**EXERCISE DETAILS**
Set out exactly every line of the entries below, starting at the line that holds "brown camera: 8 -> 4" and stopping after the line that holds "orange pyramid: 2 -> 5".

**THE DATA**

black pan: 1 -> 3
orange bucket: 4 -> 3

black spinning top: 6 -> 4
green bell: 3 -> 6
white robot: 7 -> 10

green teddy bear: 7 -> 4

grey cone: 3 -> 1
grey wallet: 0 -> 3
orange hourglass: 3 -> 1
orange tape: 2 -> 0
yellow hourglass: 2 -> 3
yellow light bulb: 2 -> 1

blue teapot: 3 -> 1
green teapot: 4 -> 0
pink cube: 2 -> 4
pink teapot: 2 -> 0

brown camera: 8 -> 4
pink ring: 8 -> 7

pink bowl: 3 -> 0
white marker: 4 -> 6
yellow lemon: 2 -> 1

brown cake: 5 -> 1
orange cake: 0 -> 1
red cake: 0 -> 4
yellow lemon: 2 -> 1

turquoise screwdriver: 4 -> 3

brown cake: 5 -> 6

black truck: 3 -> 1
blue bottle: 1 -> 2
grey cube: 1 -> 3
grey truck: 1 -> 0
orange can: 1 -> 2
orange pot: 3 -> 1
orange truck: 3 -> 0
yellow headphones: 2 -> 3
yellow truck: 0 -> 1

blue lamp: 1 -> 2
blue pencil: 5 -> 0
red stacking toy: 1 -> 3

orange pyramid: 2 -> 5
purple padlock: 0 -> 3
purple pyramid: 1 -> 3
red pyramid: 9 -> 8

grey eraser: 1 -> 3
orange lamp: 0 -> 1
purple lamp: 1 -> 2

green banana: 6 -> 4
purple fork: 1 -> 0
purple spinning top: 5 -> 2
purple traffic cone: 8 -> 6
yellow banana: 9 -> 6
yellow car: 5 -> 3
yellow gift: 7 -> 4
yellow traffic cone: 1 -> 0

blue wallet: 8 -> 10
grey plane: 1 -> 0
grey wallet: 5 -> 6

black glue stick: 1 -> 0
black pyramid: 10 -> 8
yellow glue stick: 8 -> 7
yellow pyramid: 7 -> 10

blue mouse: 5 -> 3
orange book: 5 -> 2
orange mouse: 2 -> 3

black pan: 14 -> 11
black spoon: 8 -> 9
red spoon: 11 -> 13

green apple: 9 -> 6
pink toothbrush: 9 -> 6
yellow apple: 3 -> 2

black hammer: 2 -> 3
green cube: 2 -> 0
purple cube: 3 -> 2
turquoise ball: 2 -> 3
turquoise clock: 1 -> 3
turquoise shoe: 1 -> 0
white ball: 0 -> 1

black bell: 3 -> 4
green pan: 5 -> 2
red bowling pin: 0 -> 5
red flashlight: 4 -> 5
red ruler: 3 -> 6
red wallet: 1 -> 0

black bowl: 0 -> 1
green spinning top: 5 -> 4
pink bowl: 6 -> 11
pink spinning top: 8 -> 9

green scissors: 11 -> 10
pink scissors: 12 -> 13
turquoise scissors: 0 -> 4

**THE ANSWER**
brown camera: 8 -> 4
pink ring: 8 -> 7

pink bowl: 3 -> 0
white marker: 4 -> 6
yellow lemon: 2 -> 1

brown cake: 5 -> 1
orange cake: 0 -> 1
red cake: 0 -> 4
yellow lemon: 2 -> 1

turquoise screwdriver: 4 -> 3

brown cake: 5 -> 6

black truck: 3 -> 1
blue bottle: 1 -> 2
grey cube: 1 -> 3
grey truck: 1 -> 0
orange can: 1 -> 2
orange pot: 3 -> 1
orange truck: 3 -> 0
yellow headphones: 2 -> 3
yellow truck: 0 -> 1

blue lamp: 1 -> 2
blue pencil: 5 -> 0
red stacking toy: 1 -> 3

orange pyramid: 2 -> 5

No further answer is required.